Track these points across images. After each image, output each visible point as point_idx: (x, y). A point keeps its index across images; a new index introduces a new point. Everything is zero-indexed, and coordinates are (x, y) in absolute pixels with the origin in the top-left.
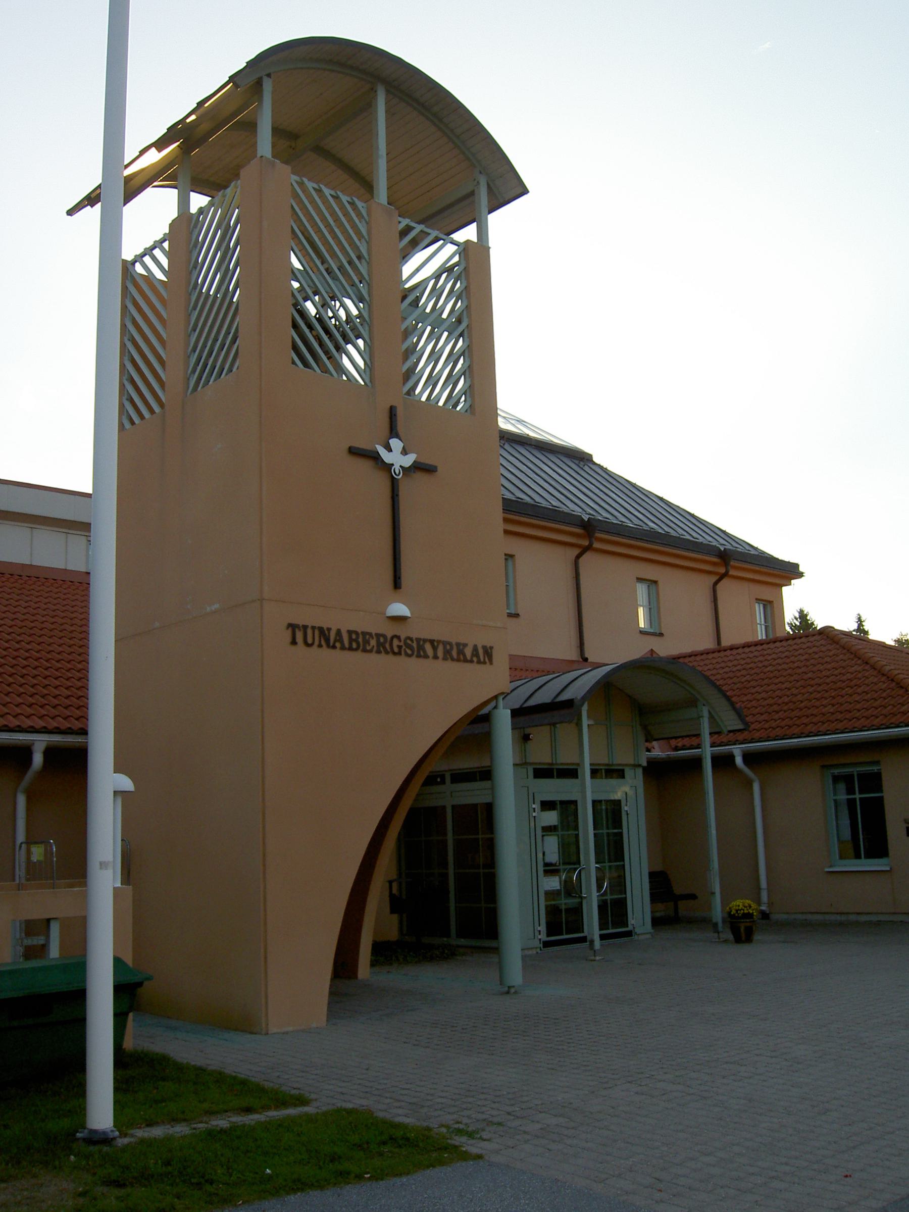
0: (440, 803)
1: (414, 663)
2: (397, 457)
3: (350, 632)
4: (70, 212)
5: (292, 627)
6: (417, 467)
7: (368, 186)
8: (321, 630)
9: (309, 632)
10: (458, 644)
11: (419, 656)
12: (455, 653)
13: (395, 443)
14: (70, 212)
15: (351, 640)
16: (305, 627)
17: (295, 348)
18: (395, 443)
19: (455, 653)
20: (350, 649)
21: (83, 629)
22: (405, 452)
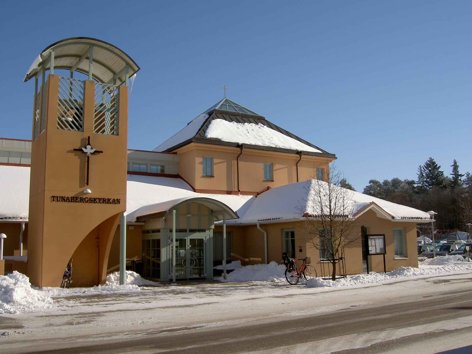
0: (149, 239)
1: (92, 205)
2: (89, 150)
3: (71, 197)
4: (102, 152)
5: (54, 197)
6: (96, 152)
7: (93, 75)
8: (62, 197)
9: (59, 198)
10: (108, 199)
11: (94, 202)
12: (106, 201)
13: (89, 147)
14: (102, 152)
15: (72, 199)
16: (57, 197)
17: (59, 124)
18: (89, 147)
19: (106, 201)
20: (72, 201)
21: (376, 260)
22: (92, 148)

> [Stated task] Reproduce all of the data above with "top-left" replaced by "upper-left" and everything else unchanged. Leave out the pictures.

> [Reply]
Track these points across images. After each image, output each visible point as point_idx: (x, y). A point keeps its index across images; a new index introduces a new point. Everything is zero-indexed, and coordinates are (x, y) in absolute pixels with the origin in the upper-left.
0: (440, 803)
1: (414, 663)
2: (397, 457)
3: (350, 632)
4: (70, 212)
5: (292, 627)
6: (417, 467)
7: (368, 186)
8: (321, 630)
9: (309, 632)
10: (458, 644)
11: (419, 656)
12: (455, 653)
13: (395, 443)
14: (70, 212)
15: (351, 640)
16: (305, 627)
17: (295, 348)
18: (395, 443)
19: (455, 653)
20: (350, 649)
21: (83, 629)
22: (405, 452)
0: (149, 239)
1: (92, 205)
2: (89, 150)
3: (71, 197)
4: (102, 152)
5: (54, 197)
6: (96, 152)
7: (93, 75)
8: (62, 197)
9: (59, 198)
10: (108, 199)
11: (94, 202)
12: (106, 201)
13: (89, 147)
14: (102, 152)
15: (72, 199)
16: (57, 197)
17: (59, 124)
18: (89, 147)
19: (106, 201)
20: (72, 201)
21: (376, 260)
22: (92, 148)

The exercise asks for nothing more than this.